| AIM OF THE TASK |
Write out, word for word, the part of the listing below that opens with the line containing "yellow notebook [523,511,597,593]" and closes with the line containing "purple glasses [103,219,244,360]", keeping both of those lines and adding no others.

-*-

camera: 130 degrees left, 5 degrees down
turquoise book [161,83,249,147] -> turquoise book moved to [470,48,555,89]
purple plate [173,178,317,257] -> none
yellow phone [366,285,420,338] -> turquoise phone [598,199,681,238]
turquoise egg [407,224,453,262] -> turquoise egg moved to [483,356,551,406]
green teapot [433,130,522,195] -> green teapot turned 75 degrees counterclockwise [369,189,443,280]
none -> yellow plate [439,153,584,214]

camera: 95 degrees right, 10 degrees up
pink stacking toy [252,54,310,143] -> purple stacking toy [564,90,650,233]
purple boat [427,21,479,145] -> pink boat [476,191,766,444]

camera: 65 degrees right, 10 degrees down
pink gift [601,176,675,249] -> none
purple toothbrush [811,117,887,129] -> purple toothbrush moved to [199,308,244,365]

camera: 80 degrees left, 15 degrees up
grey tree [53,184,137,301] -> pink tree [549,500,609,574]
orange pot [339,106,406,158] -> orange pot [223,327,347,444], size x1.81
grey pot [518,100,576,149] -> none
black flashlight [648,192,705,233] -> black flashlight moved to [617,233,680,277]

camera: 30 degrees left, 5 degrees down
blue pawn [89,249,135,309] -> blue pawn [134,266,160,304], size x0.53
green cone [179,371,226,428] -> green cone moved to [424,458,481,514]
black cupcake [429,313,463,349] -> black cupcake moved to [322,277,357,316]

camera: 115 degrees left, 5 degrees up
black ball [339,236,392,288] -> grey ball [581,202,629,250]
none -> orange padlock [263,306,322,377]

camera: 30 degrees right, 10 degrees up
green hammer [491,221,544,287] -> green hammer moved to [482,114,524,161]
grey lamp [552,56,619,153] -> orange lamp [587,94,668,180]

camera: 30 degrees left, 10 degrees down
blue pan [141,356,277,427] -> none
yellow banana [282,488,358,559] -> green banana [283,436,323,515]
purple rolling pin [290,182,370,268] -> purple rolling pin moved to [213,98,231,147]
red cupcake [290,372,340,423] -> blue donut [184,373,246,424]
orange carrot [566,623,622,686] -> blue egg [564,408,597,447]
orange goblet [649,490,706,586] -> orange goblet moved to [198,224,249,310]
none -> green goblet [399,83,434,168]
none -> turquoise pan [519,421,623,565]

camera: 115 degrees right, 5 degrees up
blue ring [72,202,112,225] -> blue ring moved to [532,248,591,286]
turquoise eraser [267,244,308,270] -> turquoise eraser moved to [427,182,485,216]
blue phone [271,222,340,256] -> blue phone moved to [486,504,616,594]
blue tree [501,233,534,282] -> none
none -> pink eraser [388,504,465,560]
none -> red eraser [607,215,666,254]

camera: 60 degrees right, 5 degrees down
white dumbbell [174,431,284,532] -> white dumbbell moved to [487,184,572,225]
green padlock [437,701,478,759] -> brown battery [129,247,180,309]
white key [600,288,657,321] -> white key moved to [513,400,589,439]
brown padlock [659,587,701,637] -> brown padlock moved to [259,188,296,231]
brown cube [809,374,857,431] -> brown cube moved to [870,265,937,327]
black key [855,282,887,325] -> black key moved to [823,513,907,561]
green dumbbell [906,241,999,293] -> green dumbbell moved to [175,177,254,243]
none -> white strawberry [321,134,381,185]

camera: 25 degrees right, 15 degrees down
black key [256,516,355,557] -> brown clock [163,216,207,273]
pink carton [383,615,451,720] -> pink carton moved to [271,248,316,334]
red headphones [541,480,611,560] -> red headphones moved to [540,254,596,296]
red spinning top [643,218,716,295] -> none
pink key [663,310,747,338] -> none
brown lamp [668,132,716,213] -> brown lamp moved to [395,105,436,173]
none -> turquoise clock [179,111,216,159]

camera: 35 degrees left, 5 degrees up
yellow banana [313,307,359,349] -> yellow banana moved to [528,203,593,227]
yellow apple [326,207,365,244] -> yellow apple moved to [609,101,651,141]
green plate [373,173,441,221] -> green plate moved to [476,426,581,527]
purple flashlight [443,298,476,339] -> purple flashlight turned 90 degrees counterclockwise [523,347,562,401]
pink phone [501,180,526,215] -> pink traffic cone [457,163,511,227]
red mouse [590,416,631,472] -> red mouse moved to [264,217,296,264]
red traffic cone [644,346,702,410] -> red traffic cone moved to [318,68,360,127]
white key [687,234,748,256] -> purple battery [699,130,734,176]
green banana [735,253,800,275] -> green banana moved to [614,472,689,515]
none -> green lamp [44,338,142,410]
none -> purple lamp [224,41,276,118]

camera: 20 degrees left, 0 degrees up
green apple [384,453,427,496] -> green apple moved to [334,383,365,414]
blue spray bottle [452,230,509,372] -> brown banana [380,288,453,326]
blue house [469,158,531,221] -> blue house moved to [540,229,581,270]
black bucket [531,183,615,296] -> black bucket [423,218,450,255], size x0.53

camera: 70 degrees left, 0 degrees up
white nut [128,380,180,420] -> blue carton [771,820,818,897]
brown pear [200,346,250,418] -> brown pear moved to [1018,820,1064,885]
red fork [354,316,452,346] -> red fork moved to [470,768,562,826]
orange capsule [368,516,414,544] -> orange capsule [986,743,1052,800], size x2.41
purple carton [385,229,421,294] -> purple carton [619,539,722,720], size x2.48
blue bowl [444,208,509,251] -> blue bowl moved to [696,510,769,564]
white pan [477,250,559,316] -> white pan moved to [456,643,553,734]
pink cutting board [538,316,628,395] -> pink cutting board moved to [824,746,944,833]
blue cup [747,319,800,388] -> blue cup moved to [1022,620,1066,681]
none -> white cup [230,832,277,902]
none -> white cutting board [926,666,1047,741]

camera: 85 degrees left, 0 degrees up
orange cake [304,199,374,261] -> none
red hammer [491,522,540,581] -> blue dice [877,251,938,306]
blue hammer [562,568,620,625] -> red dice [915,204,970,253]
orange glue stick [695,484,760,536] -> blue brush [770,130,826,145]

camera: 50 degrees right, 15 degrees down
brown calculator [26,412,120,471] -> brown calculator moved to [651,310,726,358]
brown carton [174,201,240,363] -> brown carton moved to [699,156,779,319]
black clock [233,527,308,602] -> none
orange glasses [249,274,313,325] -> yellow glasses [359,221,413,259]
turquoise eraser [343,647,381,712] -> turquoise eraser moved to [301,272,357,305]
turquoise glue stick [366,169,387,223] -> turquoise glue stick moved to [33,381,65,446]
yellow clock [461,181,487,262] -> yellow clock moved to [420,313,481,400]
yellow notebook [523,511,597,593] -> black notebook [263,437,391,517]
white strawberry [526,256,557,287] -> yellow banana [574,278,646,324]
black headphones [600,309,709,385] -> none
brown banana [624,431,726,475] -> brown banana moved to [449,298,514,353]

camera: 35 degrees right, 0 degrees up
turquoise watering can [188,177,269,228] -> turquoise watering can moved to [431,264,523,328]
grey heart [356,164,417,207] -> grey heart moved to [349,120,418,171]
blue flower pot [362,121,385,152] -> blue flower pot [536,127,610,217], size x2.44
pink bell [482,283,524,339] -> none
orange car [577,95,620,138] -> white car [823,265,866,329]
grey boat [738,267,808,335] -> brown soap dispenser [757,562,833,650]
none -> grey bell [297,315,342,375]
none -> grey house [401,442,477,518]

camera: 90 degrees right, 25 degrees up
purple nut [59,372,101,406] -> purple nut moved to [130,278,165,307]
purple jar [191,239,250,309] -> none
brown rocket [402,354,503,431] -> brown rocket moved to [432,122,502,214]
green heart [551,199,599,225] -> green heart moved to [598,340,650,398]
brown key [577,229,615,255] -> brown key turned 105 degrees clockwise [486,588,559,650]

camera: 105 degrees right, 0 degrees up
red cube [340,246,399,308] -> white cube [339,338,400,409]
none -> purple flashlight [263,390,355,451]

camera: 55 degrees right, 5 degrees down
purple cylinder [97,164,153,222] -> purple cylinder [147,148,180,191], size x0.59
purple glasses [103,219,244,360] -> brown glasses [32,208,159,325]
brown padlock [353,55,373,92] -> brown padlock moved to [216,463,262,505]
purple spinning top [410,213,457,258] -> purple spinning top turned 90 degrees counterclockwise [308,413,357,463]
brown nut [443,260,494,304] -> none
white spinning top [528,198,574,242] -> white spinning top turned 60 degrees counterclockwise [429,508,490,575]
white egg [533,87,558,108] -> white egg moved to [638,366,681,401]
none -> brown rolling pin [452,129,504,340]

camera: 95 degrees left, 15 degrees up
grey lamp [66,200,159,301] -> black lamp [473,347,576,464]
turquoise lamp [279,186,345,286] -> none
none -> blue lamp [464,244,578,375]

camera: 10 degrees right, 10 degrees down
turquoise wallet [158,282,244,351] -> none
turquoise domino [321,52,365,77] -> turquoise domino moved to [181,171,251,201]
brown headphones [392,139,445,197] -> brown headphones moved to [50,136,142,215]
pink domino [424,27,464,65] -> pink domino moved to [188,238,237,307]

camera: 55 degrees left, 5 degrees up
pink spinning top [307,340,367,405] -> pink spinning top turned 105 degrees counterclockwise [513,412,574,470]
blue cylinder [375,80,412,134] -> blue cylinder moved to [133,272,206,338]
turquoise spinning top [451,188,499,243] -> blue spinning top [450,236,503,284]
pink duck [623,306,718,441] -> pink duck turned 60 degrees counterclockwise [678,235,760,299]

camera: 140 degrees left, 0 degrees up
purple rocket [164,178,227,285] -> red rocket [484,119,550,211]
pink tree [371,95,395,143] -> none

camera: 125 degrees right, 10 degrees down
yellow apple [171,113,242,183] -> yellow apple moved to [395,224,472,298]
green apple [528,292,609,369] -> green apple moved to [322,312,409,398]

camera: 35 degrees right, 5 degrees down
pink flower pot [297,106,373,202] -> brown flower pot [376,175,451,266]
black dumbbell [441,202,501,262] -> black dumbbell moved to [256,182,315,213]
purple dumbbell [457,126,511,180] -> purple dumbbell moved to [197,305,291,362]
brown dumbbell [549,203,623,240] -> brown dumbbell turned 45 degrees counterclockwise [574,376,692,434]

-*-

| SOLUTION FOR THIS EXERCISE |
yellow notebook [523,511,597,593] -> black notebook [263,437,391,517]
white strawberry [526,256,557,287] -> yellow banana [574,278,646,324]
black headphones [600,309,709,385] -> none
brown banana [624,431,726,475] -> brown banana moved to [449,298,514,353]

camera: 35 degrees right, 0 degrees up
turquoise watering can [188,177,269,228] -> turquoise watering can moved to [431,264,523,328]
grey heart [356,164,417,207] -> grey heart moved to [349,120,418,171]
blue flower pot [362,121,385,152] -> blue flower pot [536,127,610,217], size x2.44
pink bell [482,283,524,339] -> none
orange car [577,95,620,138] -> white car [823,265,866,329]
grey boat [738,267,808,335] -> brown soap dispenser [757,562,833,650]
none -> grey bell [297,315,342,375]
none -> grey house [401,442,477,518]

camera: 90 degrees right, 25 degrees up
purple nut [59,372,101,406] -> purple nut moved to [130,278,165,307]
purple jar [191,239,250,309] -> none
brown rocket [402,354,503,431] -> brown rocket moved to [432,122,502,214]
green heart [551,199,599,225] -> green heart moved to [598,340,650,398]
brown key [577,229,615,255] -> brown key turned 105 degrees clockwise [486,588,559,650]

camera: 105 degrees right, 0 degrees up
red cube [340,246,399,308] -> white cube [339,338,400,409]
none -> purple flashlight [263,390,355,451]

camera: 55 degrees right, 5 degrees down
purple cylinder [97,164,153,222] -> purple cylinder [147,148,180,191], size x0.59
purple glasses [103,219,244,360] -> brown glasses [32,208,159,325]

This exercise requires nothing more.